Below is some data; print it all back exactly.
┌─ STORED DATA
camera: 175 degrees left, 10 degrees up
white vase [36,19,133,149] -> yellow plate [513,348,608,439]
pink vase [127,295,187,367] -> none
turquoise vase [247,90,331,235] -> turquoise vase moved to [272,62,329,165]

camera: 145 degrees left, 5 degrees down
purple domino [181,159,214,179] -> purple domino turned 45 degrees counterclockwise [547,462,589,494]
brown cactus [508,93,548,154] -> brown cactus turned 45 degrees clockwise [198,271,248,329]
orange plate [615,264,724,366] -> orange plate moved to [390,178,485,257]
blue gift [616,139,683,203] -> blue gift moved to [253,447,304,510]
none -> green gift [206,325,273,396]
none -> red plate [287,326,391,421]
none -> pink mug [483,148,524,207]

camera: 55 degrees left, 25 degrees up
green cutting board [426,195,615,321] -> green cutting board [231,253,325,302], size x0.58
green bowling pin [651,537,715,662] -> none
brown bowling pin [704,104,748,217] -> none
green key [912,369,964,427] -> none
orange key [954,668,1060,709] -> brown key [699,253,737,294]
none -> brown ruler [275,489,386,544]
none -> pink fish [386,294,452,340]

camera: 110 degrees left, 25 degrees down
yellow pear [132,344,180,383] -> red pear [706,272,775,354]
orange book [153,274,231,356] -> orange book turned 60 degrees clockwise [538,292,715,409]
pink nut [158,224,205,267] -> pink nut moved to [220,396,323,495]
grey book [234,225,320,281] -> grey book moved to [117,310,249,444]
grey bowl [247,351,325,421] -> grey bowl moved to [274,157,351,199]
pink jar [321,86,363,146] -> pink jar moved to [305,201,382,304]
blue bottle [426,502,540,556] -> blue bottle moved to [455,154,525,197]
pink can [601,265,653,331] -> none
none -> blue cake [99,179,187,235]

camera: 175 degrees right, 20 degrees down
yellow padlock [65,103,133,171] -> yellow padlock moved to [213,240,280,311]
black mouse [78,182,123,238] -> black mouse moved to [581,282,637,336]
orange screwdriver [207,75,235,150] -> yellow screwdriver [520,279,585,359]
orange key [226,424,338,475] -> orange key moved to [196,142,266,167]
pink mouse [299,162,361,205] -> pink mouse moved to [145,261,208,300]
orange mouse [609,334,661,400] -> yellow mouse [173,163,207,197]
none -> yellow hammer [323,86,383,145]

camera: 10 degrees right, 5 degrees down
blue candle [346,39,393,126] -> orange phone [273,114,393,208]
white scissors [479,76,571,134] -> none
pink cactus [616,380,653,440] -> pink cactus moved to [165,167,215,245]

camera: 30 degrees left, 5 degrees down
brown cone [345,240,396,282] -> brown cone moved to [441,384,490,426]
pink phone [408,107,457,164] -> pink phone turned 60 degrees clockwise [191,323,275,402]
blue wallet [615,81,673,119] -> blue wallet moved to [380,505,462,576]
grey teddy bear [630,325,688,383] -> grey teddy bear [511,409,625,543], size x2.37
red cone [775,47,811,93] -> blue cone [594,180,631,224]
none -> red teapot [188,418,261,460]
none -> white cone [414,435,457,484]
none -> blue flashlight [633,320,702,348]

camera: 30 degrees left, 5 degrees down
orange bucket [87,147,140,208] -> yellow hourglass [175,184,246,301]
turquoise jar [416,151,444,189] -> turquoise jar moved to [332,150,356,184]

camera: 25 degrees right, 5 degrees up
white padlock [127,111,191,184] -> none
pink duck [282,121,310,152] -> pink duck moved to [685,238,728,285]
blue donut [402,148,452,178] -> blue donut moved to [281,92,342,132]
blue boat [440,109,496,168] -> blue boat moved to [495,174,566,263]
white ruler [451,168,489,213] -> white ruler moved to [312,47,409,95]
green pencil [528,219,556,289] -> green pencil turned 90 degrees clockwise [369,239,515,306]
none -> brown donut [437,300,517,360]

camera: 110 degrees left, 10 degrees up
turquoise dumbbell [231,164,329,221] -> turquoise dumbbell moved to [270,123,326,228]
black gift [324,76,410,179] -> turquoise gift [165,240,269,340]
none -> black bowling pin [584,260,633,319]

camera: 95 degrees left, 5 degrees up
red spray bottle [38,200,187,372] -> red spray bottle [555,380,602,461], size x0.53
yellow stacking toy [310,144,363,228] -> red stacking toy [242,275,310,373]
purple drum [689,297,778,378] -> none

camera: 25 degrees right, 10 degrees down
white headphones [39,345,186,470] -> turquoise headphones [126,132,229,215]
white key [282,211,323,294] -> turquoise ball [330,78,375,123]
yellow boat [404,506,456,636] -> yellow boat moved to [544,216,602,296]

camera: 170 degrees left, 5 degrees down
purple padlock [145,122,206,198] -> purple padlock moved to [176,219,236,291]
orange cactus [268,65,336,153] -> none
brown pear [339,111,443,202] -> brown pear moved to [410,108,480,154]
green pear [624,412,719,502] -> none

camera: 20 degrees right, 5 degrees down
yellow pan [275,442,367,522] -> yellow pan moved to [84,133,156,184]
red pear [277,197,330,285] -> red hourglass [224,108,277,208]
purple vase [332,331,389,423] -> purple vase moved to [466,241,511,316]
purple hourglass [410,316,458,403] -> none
└─
▸ RESPONSE
camera: 175 degrees left, 10 degrees up
white vase [36,19,133,149] -> yellow plate [513,348,608,439]
pink vase [127,295,187,367] -> none
turquoise vase [247,90,331,235] -> turquoise vase moved to [272,62,329,165]

camera: 145 degrees left, 5 degrees down
purple domino [181,159,214,179] -> purple domino turned 45 degrees counterclockwise [547,462,589,494]
brown cactus [508,93,548,154] -> brown cactus turned 45 degrees clockwise [198,271,248,329]
orange plate [615,264,724,366] -> orange plate moved to [390,178,485,257]
blue gift [616,139,683,203] -> blue gift moved to [253,447,304,510]
none -> green gift [206,325,273,396]
none -> red plate [287,326,391,421]
none -> pink mug [483,148,524,207]

camera: 55 degrees left, 25 degrees up
green cutting board [426,195,615,321] -> green cutting board [231,253,325,302], size x0.58
green bowling pin [651,537,715,662] -> none
brown bowling pin [704,104,748,217] -> none
green key [912,369,964,427] -> none
orange key [954,668,1060,709] -> brown key [699,253,737,294]
none -> brown ruler [275,489,386,544]
none -> pink fish [386,294,452,340]

camera: 110 degrees left, 25 degrees down
yellow pear [132,344,180,383] -> red pear [706,272,775,354]
orange book [153,274,231,356] -> orange book turned 60 degrees clockwise [538,292,715,409]
pink nut [158,224,205,267] -> pink nut moved to [220,396,323,495]
grey book [234,225,320,281] -> grey book moved to [117,310,249,444]
grey bowl [247,351,325,421] -> grey bowl moved to [274,157,351,199]
pink jar [321,86,363,146] -> pink jar moved to [305,201,382,304]
blue bottle [426,502,540,556] -> blue bottle moved to [455,154,525,197]
pink can [601,265,653,331] -> none
none -> blue cake [99,179,187,235]

camera: 175 degrees right, 20 degrees down
yellow padlock [65,103,133,171] -> yellow padlock moved to [213,240,280,311]
black mouse [78,182,123,238] -> black mouse moved to [581,282,637,336]
orange screwdriver [207,75,235,150] -> yellow screwdriver [520,279,585,359]
orange key [226,424,338,475] -> orange key moved to [196,142,266,167]
pink mouse [299,162,361,205] -> pink mouse moved to [145,261,208,300]
orange mouse [609,334,661,400] -> yellow mouse [173,163,207,197]
none -> yellow hammer [323,86,383,145]

camera: 10 degrees right, 5 degrees down
blue candle [346,39,393,126] -> orange phone [273,114,393,208]
white scissors [479,76,571,134] -> none
pink cactus [616,380,653,440] -> pink cactus moved to [165,167,215,245]

camera: 30 degrees left, 5 degrees down
brown cone [345,240,396,282] -> brown cone moved to [441,384,490,426]
pink phone [408,107,457,164] -> pink phone turned 60 degrees clockwise [191,323,275,402]
blue wallet [615,81,673,119] -> blue wallet moved to [380,505,462,576]
grey teddy bear [630,325,688,383] -> grey teddy bear [511,409,625,543], size x2.37
red cone [775,47,811,93] -> blue cone [594,180,631,224]
none -> red teapot [188,418,261,460]
none -> white cone [414,435,457,484]
none -> blue flashlight [633,320,702,348]

camera: 30 degrees left, 5 degrees down
orange bucket [87,147,140,208] -> yellow hourglass [175,184,246,301]
turquoise jar [416,151,444,189] -> turquoise jar moved to [332,150,356,184]

camera: 25 degrees right, 5 degrees up
white padlock [127,111,191,184] -> none
pink duck [282,121,310,152] -> pink duck moved to [685,238,728,285]
blue donut [402,148,452,178] -> blue donut moved to [281,92,342,132]
blue boat [440,109,496,168] -> blue boat moved to [495,174,566,263]
white ruler [451,168,489,213] -> white ruler moved to [312,47,409,95]
green pencil [528,219,556,289] -> green pencil turned 90 degrees clockwise [369,239,515,306]
none -> brown donut [437,300,517,360]

camera: 110 degrees left, 10 degrees up
turquoise dumbbell [231,164,329,221] -> turquoise dumbbell moved to [270,123,326,228]
black gift [324,76,410,179] -> turquoise gift [165,240,269,340]
none -> black bowling pin [584,260,633,319]

camera: 95 degrees left, 5 degrees up
red spray bottle [38,200,187,372] -> red spray bottle [555,380,602,461], size x0.53
yellow stacking toy [310,144,363,228] -> red stacking toy [242,275,310,373]
purple drum [689,297,778,378] -> none

camera: 25 degrees right, 10 degrees down
white headphones [39,345,186,470] -> turquoise headphones [126,132,229,215]
white key [282,211,323,294] -> turquoise ball [330,78,375,123]
yellow boat [404,506,456,636] -> yellow boat moved to [544,216,602,296]

camera: 170 degrees left, 5 degrees down
purple padlock [145,122,206,198] -> purple padlock moved to [176,219,236,291]
orange cactus [268,65,336,153] -> none
brown pear [339,111,443,202] -> brown pear moved to [410,108,480,154]
green pear [624,412,719,502] -> none

camera: 20 degrees right, 5 degrees down
yellow pan [275,442,367,522] -> yellow pan moved to [84,133,156,184]
red pear [277,197,330,285] -> red hourglass [224,108,277,208]
purple vase [332,331,389,423] -> purple vase moved to [466,241,511,316]
purple hourglass [410,316,458,403] -> none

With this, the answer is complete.